- _WHAT YOU SHOULD DO_
Using the records below, write out again exactly the lines that begin at the line containing "R3: none -> 1.8k (+3V3, SIG2)" and end at the line containing "C13: 470uF (GND, N_16) -> 470uF (GND, N_20)", and no other lines.

- _EXERCISE MATERIALS_
┄┄┄┄┄┄┄┄┄┄
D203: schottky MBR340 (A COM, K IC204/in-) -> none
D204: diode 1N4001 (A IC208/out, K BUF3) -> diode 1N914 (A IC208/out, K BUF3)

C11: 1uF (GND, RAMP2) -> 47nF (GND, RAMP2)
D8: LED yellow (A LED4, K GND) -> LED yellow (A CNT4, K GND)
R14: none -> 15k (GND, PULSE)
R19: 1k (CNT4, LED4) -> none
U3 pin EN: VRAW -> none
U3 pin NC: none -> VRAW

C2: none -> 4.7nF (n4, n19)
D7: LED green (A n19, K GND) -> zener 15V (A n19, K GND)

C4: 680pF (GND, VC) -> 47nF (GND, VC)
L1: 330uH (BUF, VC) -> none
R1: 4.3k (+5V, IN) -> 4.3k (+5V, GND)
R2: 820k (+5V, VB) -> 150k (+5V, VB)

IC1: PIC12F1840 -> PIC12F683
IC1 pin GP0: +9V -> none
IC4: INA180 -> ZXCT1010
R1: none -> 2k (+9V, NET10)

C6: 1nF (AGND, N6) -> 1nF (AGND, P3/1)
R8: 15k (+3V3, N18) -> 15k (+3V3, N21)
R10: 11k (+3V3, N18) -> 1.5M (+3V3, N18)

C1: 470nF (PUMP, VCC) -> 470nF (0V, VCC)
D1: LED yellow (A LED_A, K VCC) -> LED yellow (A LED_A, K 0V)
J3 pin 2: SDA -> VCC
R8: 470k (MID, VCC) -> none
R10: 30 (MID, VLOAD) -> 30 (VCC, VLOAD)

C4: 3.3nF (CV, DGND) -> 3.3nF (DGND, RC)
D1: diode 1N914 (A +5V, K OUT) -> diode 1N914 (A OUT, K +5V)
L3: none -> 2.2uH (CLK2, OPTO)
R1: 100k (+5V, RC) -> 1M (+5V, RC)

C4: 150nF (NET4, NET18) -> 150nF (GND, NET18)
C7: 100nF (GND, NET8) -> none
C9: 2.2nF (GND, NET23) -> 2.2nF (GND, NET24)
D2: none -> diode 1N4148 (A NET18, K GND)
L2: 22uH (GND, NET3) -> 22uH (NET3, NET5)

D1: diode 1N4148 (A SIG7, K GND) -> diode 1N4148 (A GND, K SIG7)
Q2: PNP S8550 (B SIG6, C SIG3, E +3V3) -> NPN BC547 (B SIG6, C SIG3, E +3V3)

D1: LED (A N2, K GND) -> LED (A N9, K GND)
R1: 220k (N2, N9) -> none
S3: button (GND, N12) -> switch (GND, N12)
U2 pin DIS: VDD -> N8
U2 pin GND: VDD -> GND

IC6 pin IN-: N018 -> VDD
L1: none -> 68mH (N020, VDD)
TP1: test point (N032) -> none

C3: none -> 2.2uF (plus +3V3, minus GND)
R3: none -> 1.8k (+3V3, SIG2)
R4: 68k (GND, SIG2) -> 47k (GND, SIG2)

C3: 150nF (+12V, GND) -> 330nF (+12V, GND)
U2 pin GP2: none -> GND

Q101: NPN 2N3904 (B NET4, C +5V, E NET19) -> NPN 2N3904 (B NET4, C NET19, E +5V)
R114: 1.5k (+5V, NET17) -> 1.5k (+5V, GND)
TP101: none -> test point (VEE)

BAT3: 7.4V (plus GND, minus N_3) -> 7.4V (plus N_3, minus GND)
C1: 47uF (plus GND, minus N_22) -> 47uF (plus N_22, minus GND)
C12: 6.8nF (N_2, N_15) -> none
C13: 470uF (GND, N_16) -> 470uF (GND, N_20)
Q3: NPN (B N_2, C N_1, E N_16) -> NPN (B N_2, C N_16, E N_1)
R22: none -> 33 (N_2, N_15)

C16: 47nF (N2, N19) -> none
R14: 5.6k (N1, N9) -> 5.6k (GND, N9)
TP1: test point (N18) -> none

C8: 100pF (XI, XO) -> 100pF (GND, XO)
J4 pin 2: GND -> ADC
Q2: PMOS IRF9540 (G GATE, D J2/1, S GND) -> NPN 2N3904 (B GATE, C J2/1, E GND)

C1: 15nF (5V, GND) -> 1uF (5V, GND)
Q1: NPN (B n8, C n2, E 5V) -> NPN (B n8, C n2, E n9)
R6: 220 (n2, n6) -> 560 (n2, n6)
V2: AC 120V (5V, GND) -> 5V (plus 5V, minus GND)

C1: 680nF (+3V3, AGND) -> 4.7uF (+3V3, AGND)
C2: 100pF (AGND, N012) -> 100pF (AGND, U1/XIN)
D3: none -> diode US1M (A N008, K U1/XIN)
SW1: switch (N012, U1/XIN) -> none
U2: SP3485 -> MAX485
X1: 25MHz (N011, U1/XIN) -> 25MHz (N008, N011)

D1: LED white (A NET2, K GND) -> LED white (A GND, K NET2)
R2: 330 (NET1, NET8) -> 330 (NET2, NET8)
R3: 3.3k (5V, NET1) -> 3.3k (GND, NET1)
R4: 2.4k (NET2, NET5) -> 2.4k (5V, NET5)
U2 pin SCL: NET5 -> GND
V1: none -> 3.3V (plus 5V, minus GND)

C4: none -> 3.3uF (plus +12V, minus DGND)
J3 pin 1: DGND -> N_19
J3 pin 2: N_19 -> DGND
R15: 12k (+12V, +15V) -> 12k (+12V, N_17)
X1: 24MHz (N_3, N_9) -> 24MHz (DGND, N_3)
┄┄┄┄┄┄┄┄┄┄
- _EXERCISE RESPONSE_
R3: none -> 1.8k (+3V3, SIG2)
R4: 68k (GND, SIG2) -> 47k (GND, SIG2)

C3: 150nF (+12V, GND) -> 330nF (+12V, GND)
U2 pin GP2: none -> GND

Q101: NPN 2N3904 (B NET4, C +5V, E NET19) -> NPN 2N3904 (B NET4, C NET19, E +5V)
R114: 1.5k (+5V, NET17) -> 1.5k (+5V, GND)
TP101: none -> test point (VEE)

BAT3: 7.4V (plus GND, minus N_3) -> 7.4V (plus N_3, minus GND)
C1: 47uF (plus GND, minus N_22) -> 47uF (plus N_22, minus GND)
C12: 6.8nF (N_2, N_15) -> none
C13: 470uF (GND, N_16) -> 470uF (GND, N_20)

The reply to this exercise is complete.